■ WORK ORDER
Lines from the one with "MIC1: MAX9814 -> MAX4466" through the end of the records, and no others, are what the answer should contain, copied exactly; please keep pictures out.

Change detection data:
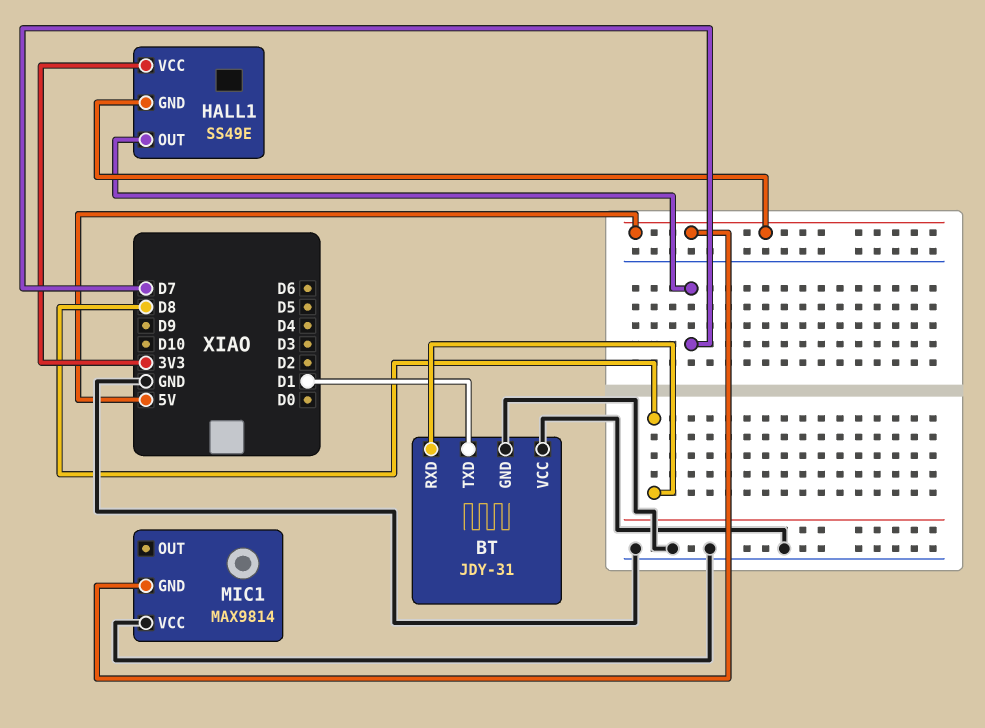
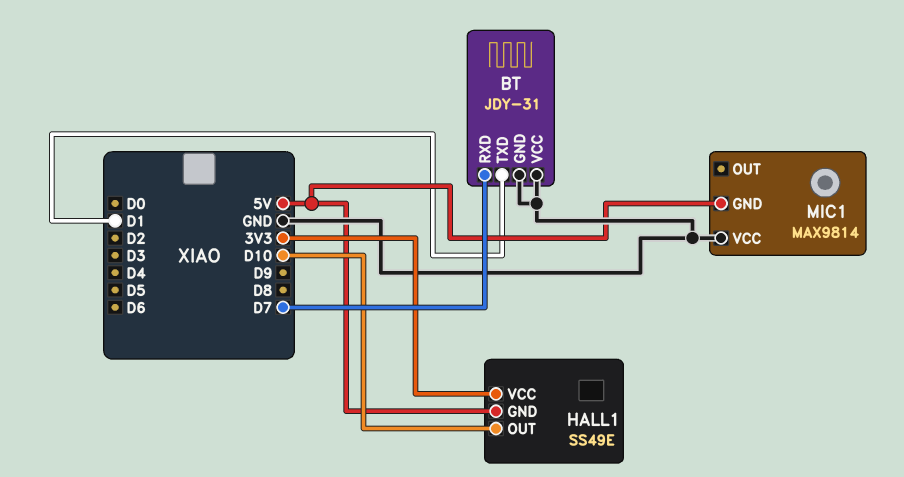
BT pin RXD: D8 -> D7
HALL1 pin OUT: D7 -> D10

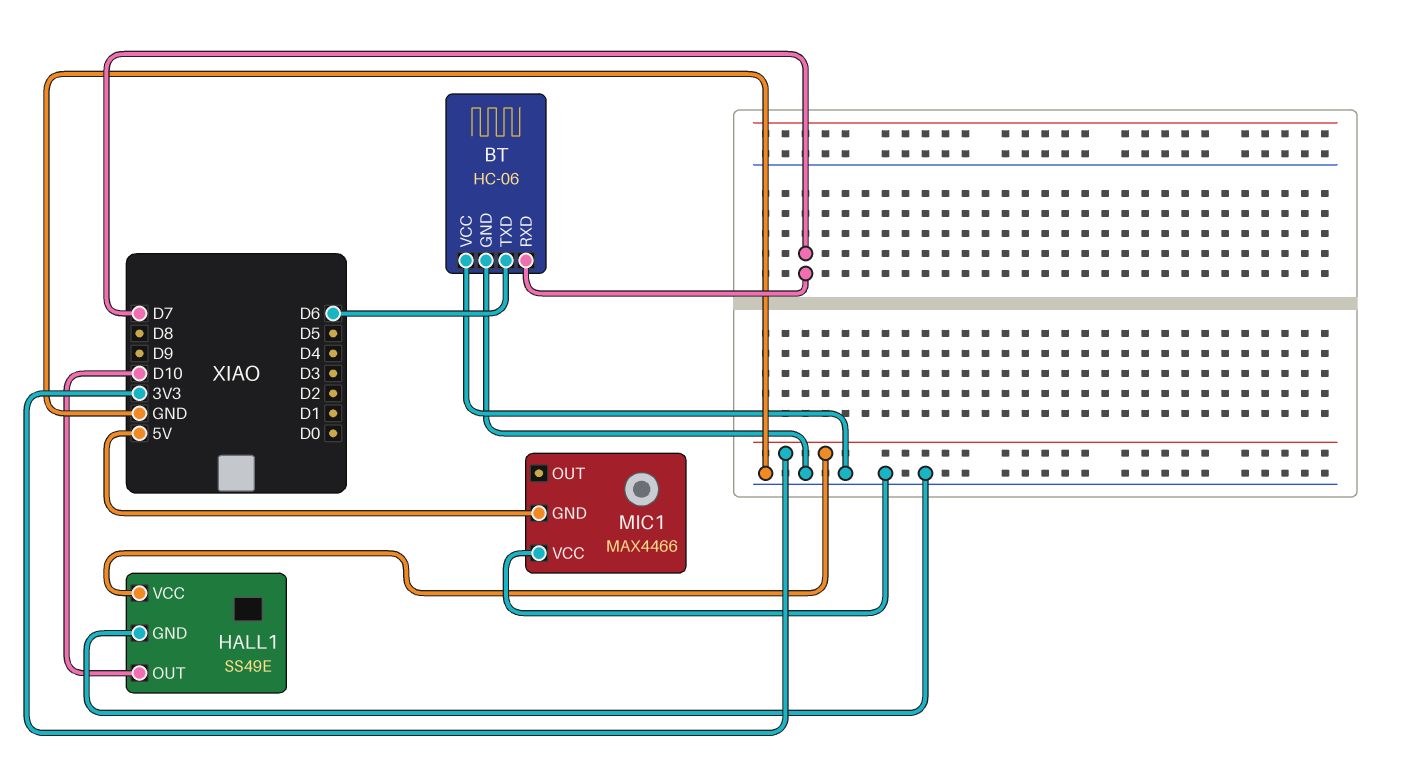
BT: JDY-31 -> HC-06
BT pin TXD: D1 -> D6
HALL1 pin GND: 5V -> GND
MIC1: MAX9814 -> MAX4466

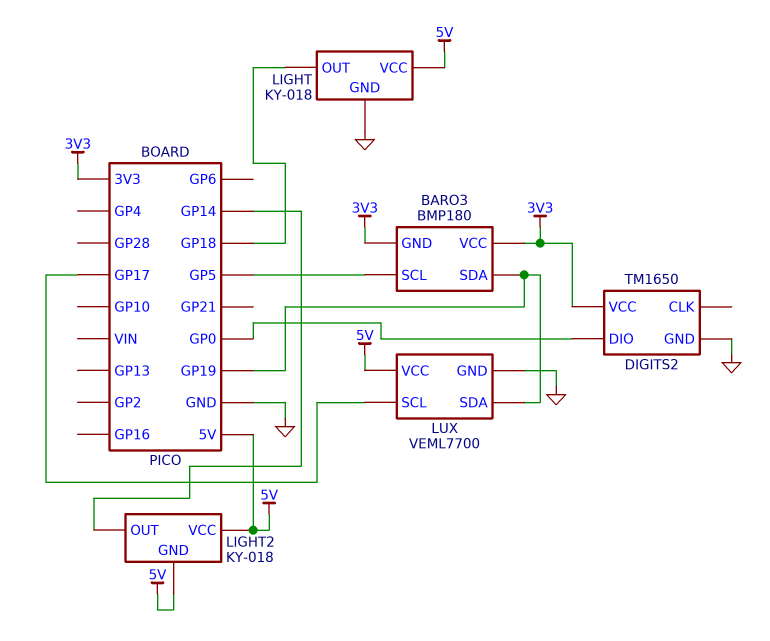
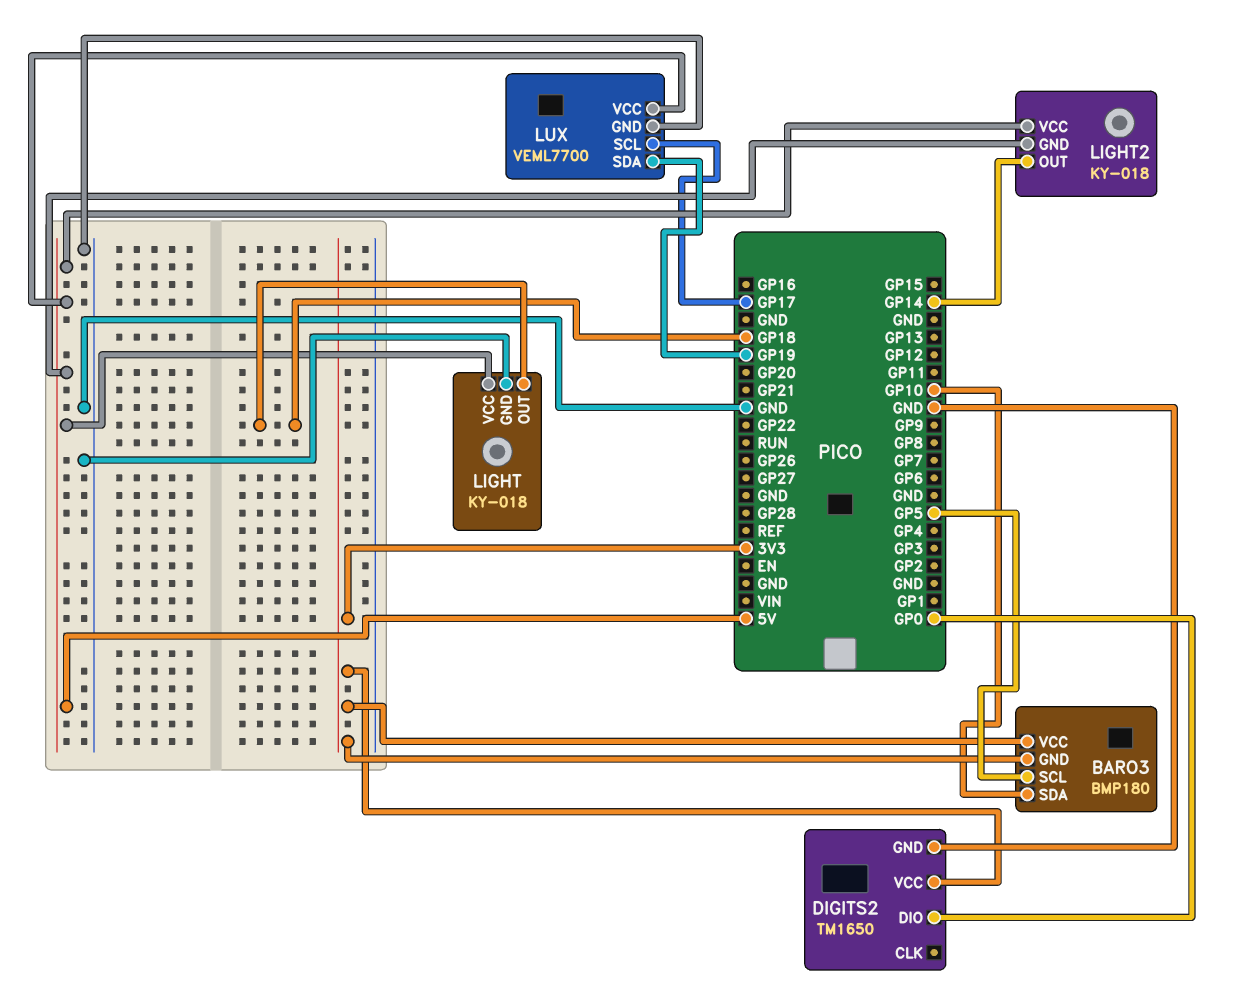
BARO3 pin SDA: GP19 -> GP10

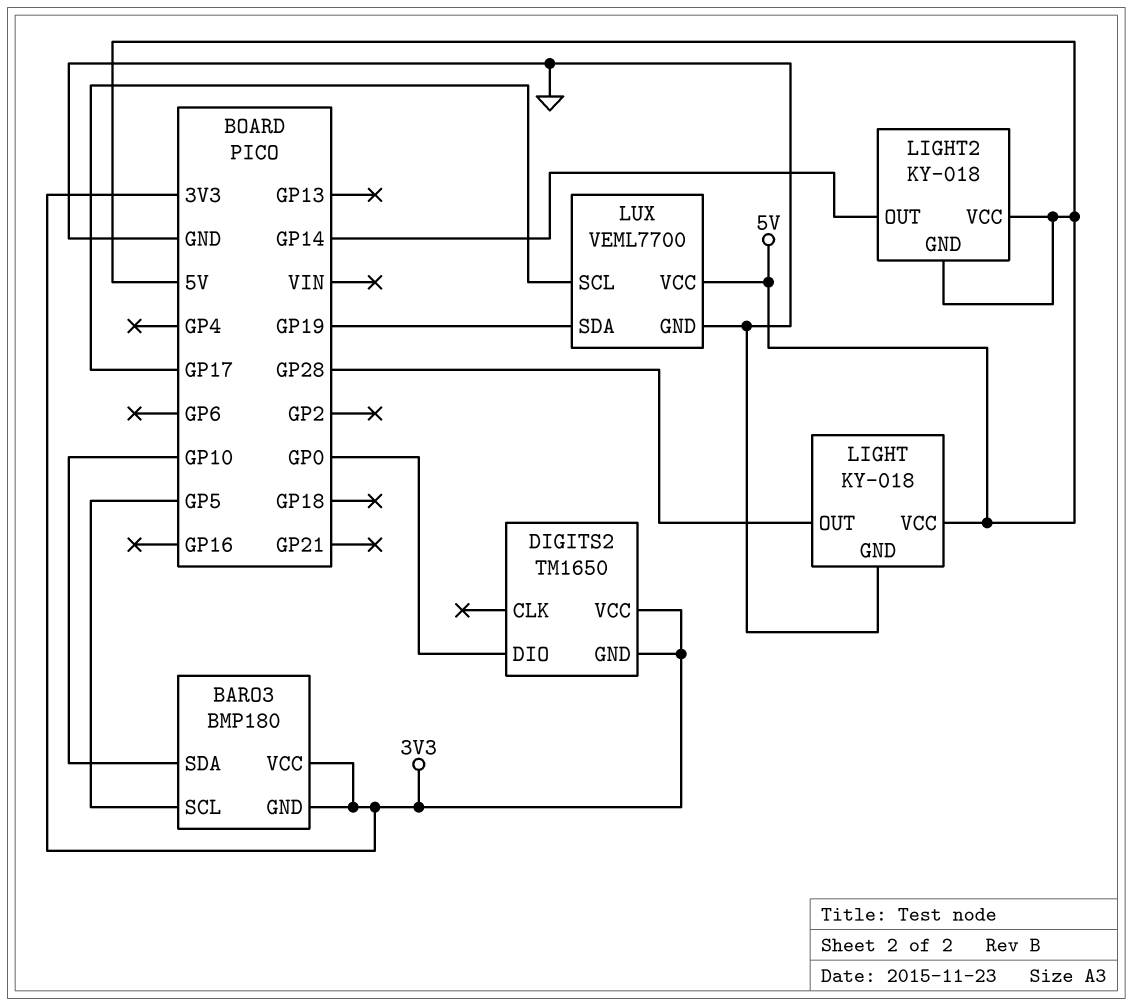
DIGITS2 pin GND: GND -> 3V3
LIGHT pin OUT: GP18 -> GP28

■ ANSWER TO THIS PROBLEM
MIC1: MAX9814 -> MAX4466

BARO3 pin SDA: GP19 -> GP10

DIGITS2 pin GND: GND -> 3V3
LIGHT pin OUT: GP18 -> GP28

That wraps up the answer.